■ TO DO
Exactly and only the lines below from the one containing "IC10: NOR (in" down to the one containing "TP1: test point (T7) -> none" are wanted, both included; please exclude every picture.

■ EXTRACTED RECORDS
== Segment start ==
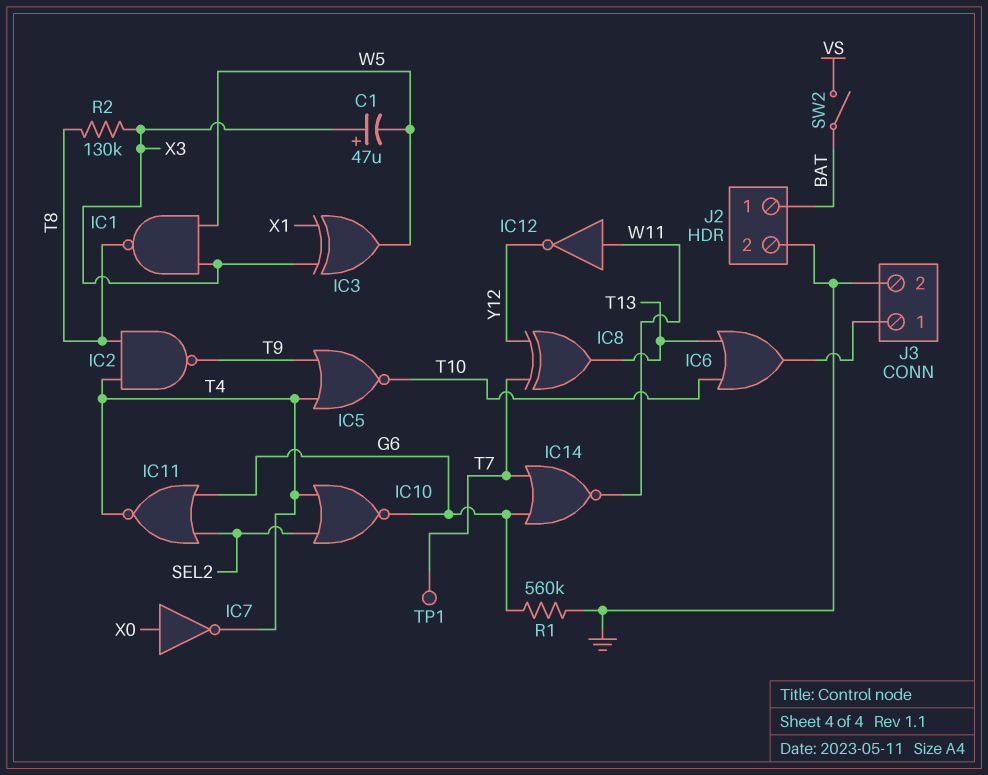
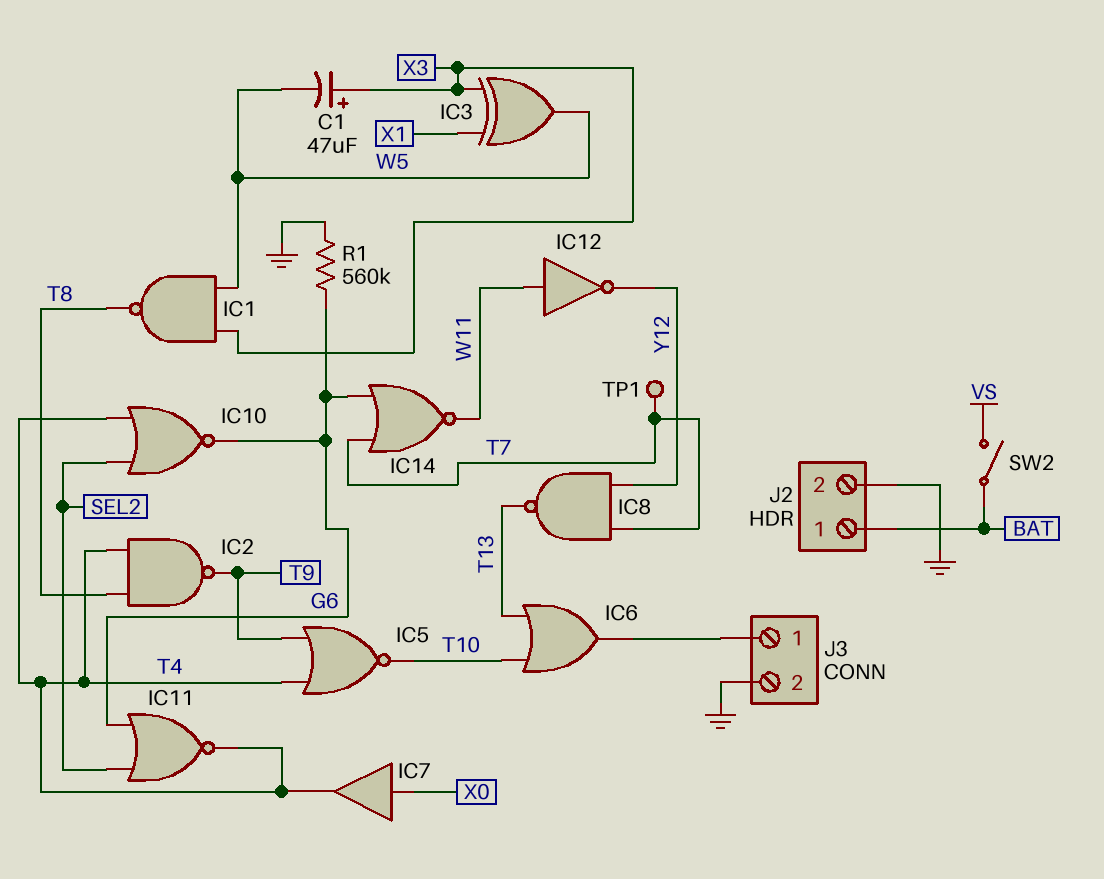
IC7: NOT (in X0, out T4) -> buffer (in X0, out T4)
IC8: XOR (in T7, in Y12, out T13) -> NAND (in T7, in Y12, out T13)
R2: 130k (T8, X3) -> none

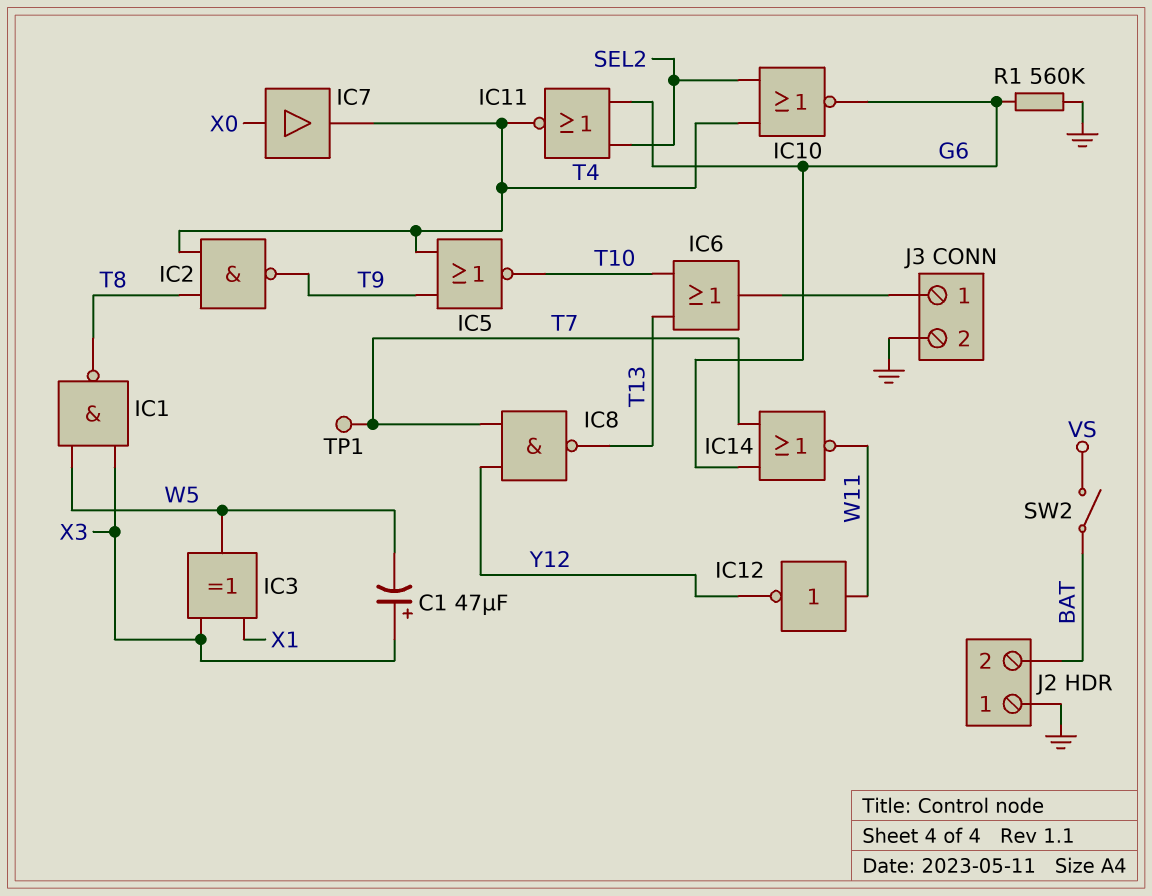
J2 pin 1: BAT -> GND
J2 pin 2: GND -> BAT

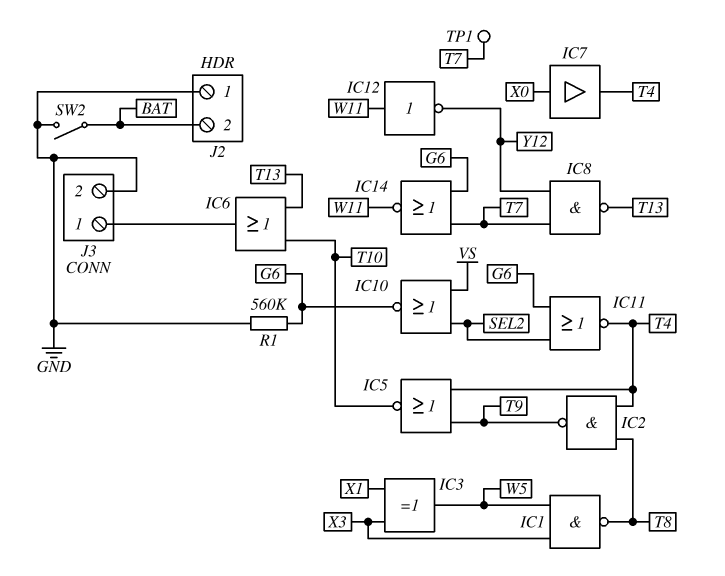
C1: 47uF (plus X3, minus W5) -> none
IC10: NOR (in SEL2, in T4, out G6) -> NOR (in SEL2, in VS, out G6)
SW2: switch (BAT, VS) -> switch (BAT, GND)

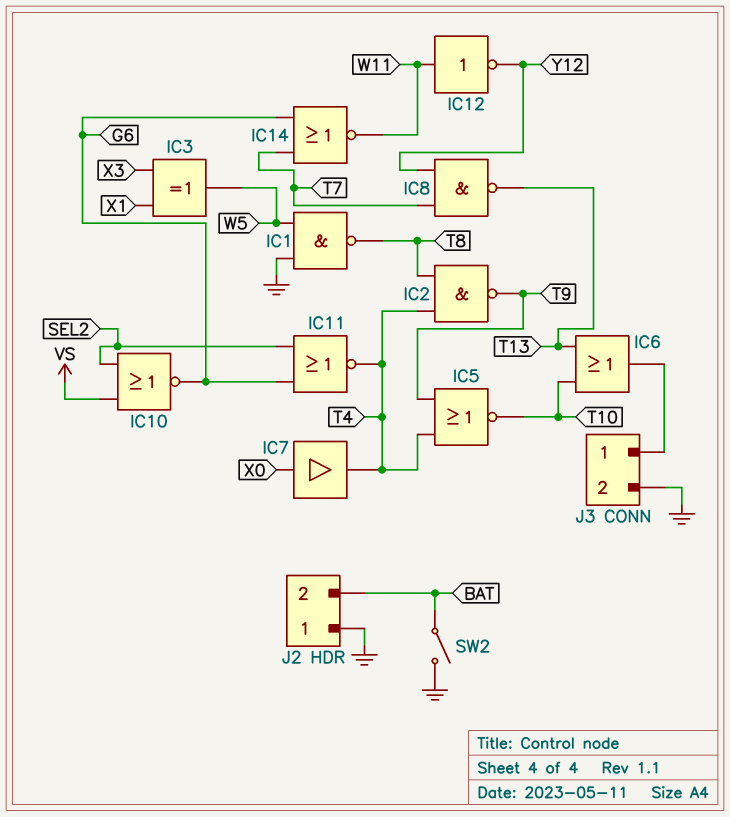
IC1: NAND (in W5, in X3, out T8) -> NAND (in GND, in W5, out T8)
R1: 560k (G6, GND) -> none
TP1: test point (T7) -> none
== Segment end ==
== Segment start ==
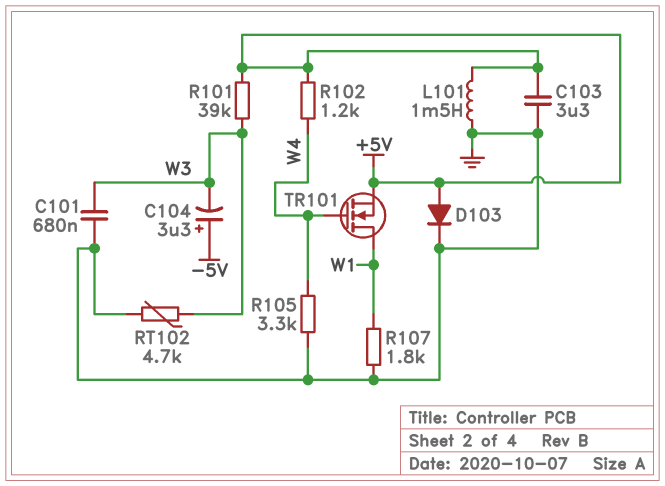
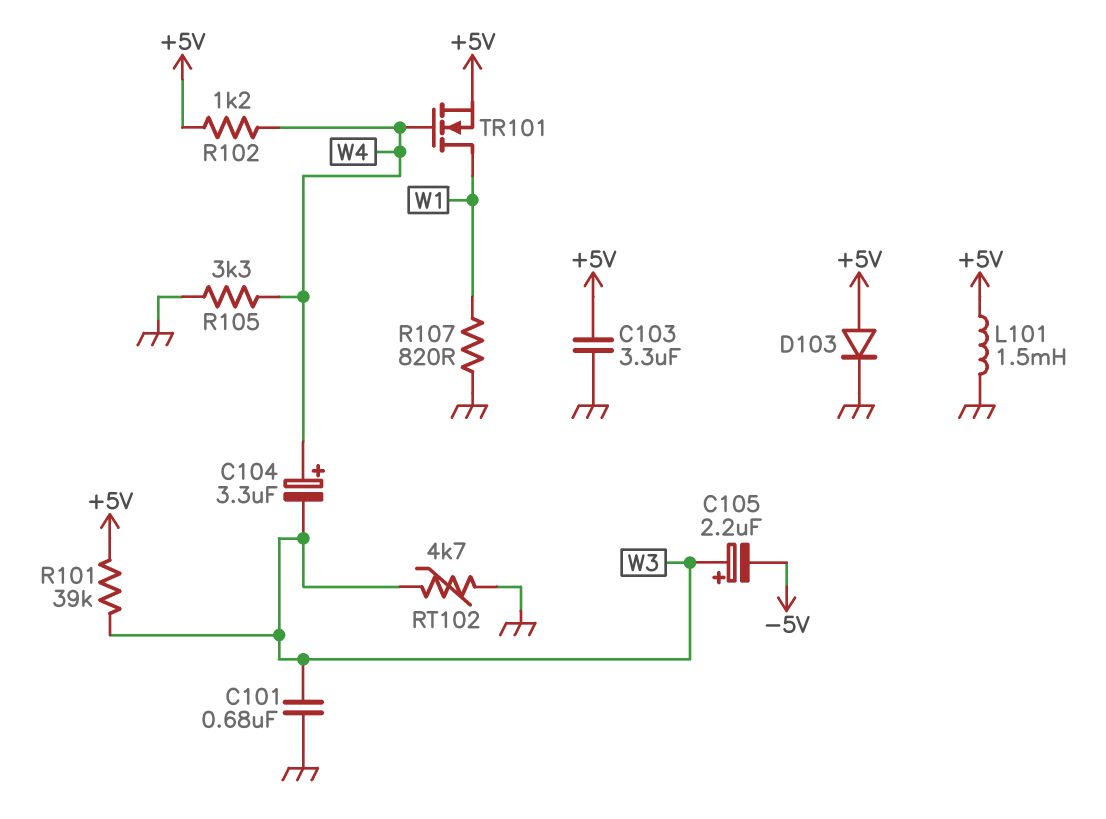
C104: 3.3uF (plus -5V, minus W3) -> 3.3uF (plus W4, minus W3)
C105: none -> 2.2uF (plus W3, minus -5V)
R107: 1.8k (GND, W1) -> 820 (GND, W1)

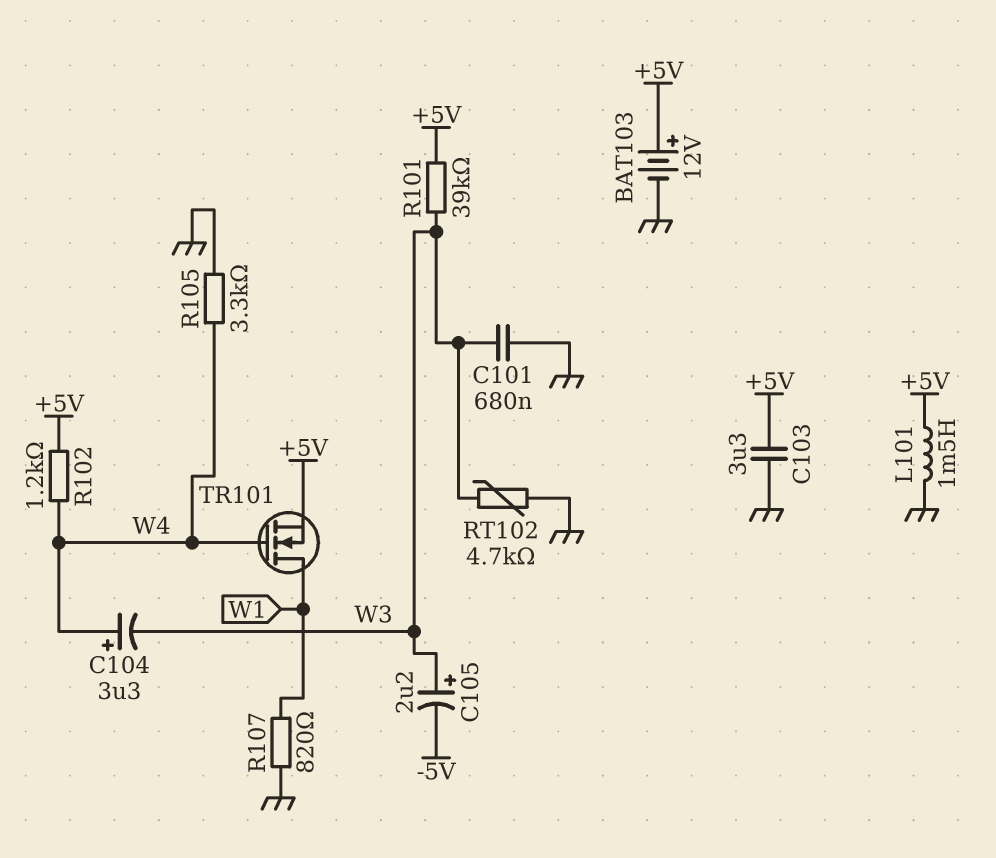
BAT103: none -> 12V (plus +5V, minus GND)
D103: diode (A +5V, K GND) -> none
== Segment end ==
■ YOUR SOLUTION
IC10: NOR (in SEL2, in T4, out G6) -> NOR (in SEL2, in VS, out G6)
SW2: switch (BAT, VS) -> switch (BAT, GND)

IC1: NAND (in W5, in X3, out T8) -> NAND (in GND, in W5, out T8)
R1: 560k (G6, GND) -> none
TP1: test point (T7) -> none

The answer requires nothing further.